For each entry below, output it exactly as it stands.

---

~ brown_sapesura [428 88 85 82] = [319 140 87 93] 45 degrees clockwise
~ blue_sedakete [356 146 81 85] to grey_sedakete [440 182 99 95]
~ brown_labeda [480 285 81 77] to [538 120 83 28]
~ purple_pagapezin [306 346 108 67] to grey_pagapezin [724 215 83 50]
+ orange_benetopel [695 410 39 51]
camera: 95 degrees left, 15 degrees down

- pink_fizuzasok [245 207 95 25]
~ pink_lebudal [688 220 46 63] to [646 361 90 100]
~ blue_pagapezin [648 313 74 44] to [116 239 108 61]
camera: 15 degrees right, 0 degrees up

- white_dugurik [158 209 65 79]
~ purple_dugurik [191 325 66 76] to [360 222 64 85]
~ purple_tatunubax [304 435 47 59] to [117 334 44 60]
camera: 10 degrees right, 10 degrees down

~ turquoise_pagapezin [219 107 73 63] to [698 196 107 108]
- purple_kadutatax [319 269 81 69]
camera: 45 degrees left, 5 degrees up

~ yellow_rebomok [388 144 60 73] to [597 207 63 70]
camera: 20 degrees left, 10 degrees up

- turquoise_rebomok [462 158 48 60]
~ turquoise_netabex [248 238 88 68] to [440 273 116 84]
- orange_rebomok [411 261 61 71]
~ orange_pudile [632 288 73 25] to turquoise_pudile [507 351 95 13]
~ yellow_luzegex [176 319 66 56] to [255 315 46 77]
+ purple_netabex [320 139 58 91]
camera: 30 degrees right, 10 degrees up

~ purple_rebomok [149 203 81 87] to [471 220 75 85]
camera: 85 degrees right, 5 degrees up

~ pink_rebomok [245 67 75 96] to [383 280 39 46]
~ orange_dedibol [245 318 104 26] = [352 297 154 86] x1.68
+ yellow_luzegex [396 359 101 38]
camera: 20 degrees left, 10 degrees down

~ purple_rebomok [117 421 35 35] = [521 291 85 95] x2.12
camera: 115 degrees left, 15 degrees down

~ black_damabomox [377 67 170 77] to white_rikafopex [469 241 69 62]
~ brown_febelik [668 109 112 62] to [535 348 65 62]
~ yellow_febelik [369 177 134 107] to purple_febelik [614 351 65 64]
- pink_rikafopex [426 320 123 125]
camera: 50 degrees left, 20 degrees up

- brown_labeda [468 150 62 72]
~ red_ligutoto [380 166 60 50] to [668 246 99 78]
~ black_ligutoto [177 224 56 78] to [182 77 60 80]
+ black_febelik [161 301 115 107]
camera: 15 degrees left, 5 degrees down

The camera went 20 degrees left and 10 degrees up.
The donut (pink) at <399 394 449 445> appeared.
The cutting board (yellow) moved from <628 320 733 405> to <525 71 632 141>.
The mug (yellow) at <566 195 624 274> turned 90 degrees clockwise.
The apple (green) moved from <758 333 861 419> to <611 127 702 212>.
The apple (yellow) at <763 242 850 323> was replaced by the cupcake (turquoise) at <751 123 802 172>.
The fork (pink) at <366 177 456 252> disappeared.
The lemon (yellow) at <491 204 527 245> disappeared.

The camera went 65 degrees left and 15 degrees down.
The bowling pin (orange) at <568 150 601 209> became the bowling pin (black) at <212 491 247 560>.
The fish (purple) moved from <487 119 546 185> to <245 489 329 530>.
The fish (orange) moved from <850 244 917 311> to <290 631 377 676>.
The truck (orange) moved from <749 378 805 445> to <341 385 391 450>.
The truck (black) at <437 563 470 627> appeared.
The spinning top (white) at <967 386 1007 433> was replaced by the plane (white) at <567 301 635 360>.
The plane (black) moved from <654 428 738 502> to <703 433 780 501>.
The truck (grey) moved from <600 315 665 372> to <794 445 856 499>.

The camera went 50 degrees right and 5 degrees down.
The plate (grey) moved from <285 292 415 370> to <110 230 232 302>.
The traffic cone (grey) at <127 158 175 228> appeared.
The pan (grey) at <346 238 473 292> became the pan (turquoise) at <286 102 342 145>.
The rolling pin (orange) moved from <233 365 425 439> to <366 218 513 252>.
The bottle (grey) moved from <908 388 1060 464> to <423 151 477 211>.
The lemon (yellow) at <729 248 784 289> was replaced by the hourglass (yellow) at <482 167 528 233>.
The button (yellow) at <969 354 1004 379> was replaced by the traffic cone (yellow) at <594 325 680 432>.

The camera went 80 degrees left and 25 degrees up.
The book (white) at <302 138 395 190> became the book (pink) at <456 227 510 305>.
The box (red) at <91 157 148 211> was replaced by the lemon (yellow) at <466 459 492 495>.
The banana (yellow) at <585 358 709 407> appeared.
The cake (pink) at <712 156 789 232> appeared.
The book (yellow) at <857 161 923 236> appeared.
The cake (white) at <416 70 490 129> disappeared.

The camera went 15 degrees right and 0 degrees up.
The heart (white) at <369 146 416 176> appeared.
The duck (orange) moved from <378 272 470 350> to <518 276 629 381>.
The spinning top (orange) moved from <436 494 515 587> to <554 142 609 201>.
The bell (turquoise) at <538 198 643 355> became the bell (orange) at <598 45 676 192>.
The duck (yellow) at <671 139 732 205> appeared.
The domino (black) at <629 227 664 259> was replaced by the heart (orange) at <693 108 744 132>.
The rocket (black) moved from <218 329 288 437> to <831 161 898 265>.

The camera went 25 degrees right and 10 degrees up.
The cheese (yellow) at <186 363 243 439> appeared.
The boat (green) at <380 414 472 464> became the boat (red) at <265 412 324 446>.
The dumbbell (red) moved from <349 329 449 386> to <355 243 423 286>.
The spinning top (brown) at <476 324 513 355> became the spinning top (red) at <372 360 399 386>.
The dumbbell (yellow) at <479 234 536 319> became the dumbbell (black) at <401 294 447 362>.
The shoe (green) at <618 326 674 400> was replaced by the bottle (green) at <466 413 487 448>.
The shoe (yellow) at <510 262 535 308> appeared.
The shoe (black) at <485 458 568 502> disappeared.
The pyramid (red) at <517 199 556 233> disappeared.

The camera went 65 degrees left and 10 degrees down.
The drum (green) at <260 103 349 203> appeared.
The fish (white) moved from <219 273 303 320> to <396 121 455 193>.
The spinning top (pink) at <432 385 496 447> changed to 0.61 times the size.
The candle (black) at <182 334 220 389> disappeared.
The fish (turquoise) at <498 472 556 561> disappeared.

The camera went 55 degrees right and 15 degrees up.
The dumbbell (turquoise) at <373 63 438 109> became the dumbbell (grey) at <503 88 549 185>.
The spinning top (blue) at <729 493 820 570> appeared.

---

* _Answer to the exercise_
~ brown_sapesura [428 88 85 82] = [319 140 87 93] 45 degrees clockwise
~ blue_sedakete [356 146 81 85] to grey_sedakete [440 182 99 95]
~ brown_labeda [480 285 81 77] to [538 120 83 28]
~ purple_pagapezin [306 346 108 67] to grey_pagapezin [724 215 83 50]
+ orange_benetopel [695 410 39 51]
camera: 95 degrees left, 15 degrees down

- pink_fizuzasok [245 207 95 25]
~ pink_lebudal [688 220 46 63] to [646 361 90 100]
~ blue_pagapezin [648 313 74 44] to [116 239 108 61]
camera: 15 degrees right, 0 degrees up

- white_dugurik [158 209 65 79]
~ purple_dugurik [191 325 66 76] to [360 222 64 85]
~ purple_tatunubax [304 435 47 59] to [117 334 44 60]
camera: 10 degrees right, 10 degrees down

~ turquoise_pagapezin [219 107 73 63] to [698 196 107 108]
- purple_kadutatax [319 269 81 69]
camera: 45 degrees left, 5 degrees up

~ yellow_rebomok [388 144 60 73] to [597 207 63 70]
camera: 20 degrees left, 10 degrees up

- turquoise_rebomok [462 158 48 60]
~ turquoise_netabex [248 238 88 68] to [440 273 116 84]
- orange_rebomok [411 261 61 71]
~ orange_pudile [632 288 73 25] to turquoise_pudile [507 351 95 13]
~ yellow_luzegex [176 319 66 56] to [255 315 46 77]
+ purple_netabex [320 139 58 91]
camera: 30 degrees right, 10 degrees up

~ purple_rebomok [149 203 81 87] to [471 220 75 85]
camera: 85 degrees right, 5 degrees up

~ pink_rebomok [245 67 75 96] to [383 280 39 46]
~ orange_dedibol [245 318 104 26] = [352 297 154 86] x1.68
+ yellow_luzegex [396 359 101 38]
camera: 20 degrees left, 10 degrees down

~ purple_rebomok [117 421 35 35] = [521 291 85 95] x2.12
camera: 115 degrees left, 15 degrees down

~ black_damabomox [377 67 170 77] to white_rikafopex [469 241 69 62]
~ brown_febelik [668 109 112 62] to [535 348 65 62]
~ yellow_febelik [369 177 134 107] to purple_febelik [614 351 65 64]
- pink_rikafopex [426 320 123 125]
camera: 50 degrees left, 20 degrees up

- brown_labeda [468 150 62 72]
~ red_ligutoto [380 166 60 50] to [668 246 99 78]
~ black_ligutoto [177 224 56 78] to [182 77 60 80]
+ black_febelik [161 301 115 107]
camera: 15 degrees left, 5 degrees down

The camera went 20 degrees left and 10 degrees up.
The donut (pink) at <399 394 449 445> appeared.
The cutting board (yellow) moved from <628 320 733 405> to <525 71 632 141>.
The mug (yellow) at <566 195 624 274> turned 90 degrees clockwise.
The apple (green) moved from <758 333 861 419> to <611 127 702 212>.
The apple (yellow) at <763 242 850 323> was replaced by the cupcake (turquoise) at <751 123 802 172>.
The fork (pink) at <366 177 456 252> disappeared.
The lemon (yellow) at <491 204 527 245> disappeared.

The camera went 65 degrees left and 15 degrees down.
The bowling pin (orange) at <568 150 601 209> became the bowling pin (black) at <212 491 247 560>.
The fish (purple) moved from <487 119 546 185> to <245 489 329 530>.
The fish (orange) moved from <850 244 917 311> to <290 631 377 676>.
The truck (orange) moved from <749 378 805 445> to <341 385 391 450>.
The truck (black) at <437 563 470 627> appeared.
The spinning top (white) at <967 386 1007 433> was replaced by the plane (white) at <567 301 635 360>.
The plane (black) moved from <654 428 738 502> to <703 433 780 501>.
The truck (grey) moved from <600 315 665 372> to <794 445 856 499>.

The camera went 50 degrees right and 5 degrees down.
The plate (grey) moved from <285 292 415 370> to <110 230 232 302>.
The traffic cone (grey) at <127 158 175 228> appeared.
The pan (grey) at <346 238 473 292> became the pan (turquoise) at <286 102 342 145>.
The rolling pin (orange) moved from <233 365 425 439> to <366 218 513 252>.
The bottle (grey) moved from <908 388 1060 464> to <423 151 477 211>.
The lemon (yellow) at <729 248 784 289> was replaced by the hourglass (yellow) at <482 167 528 233>.
The button (yellow) at <969 354 1004 379> was replaced by the traffic cone (yellow) at <594 325 680 432>.

The camera went 80 degrees left and 25 degrees up.
The book (white) at <302 138 395 190> became the book (pink) at <456 227 510 305>.
The box (red) at <91 157 148 211> was replaced by the lemon (yellow) at <466 459 492 495>.
The banana (yellow) at <585 358 709 407> appeared.
The cake (pink) at <712 156 789 232> appeared.
The book (yellow) at <857 161 923 236> appeared.
The cake (white) at <416 70 490 129> disappeared.

The camera went 15 degrees right and 0 degrees up.
The heart (white) at <369 146 416 176> appeared.
The duck (orange) moved from <378 272 470 350> to <518 276 629 381>.
The spinning top (orange) moved from <436 494 515 587> to <554 142 609 201>.
The bell (turquoise) at <538 198 643 355> became the bell (orange) at <598 45 676 192>.
The duck (yellow) at <671 139 732 205> appeared.
The domino (black) at <629 227 664 259> was replaced by the heart (orange) at <693 108 744 132>.
The rocket (black) moved from <218 329 288 437> to <831 161 898 265>.

The camera went 25 degrees right and 10 degrees up.
The cheese (yellow) at <186 363 243 439> appeared.
The boat (green) at <380 414 472 464> became the boat (red) at <265 412 324 446>.
The dumbbell (red) moved from <349 329 449 386> to <355 243 423 286>.
The spinning top (brown) at <476 324 513 355> became the spinning top (red) at <372 360 399 386>.
The dumbbell (yellow) at <479 234 536 319> became the dumbbell (black) at <401 294 447 362>.
The shoe (green) at <618 326 674 400> was replaced by the bottle (green) at <466 413 487 448>.
The shoe (yellow) at <510 262 535 308> appeared.
The shoe (black) at <485 458 568 502> disappeared.
The pyramid (red) at <517 199 556 233> disappeared.

The camera went 65 degrees left and 10 degrees down.
The drum (green) at <260 103 349 203> appeared.
The fish (white) moved from <219 273 303 320> to <396 121 455 193>.
The spinning top (pink) at <432 385 496 447> changed to 0.61 times the size.
The candle (black) at <182 334 220 389> disappeared.
The fish (turquoise) at <498 472 556 561> disappeared.

The camera went 55 degrees right and 15 degrees up.
The dumbbell (turquoise) at <373 63 438 109> became the dumbbell (grey) at <503 88 549 185>.
The spinning top (blue) at <729 493 820 570> appeared.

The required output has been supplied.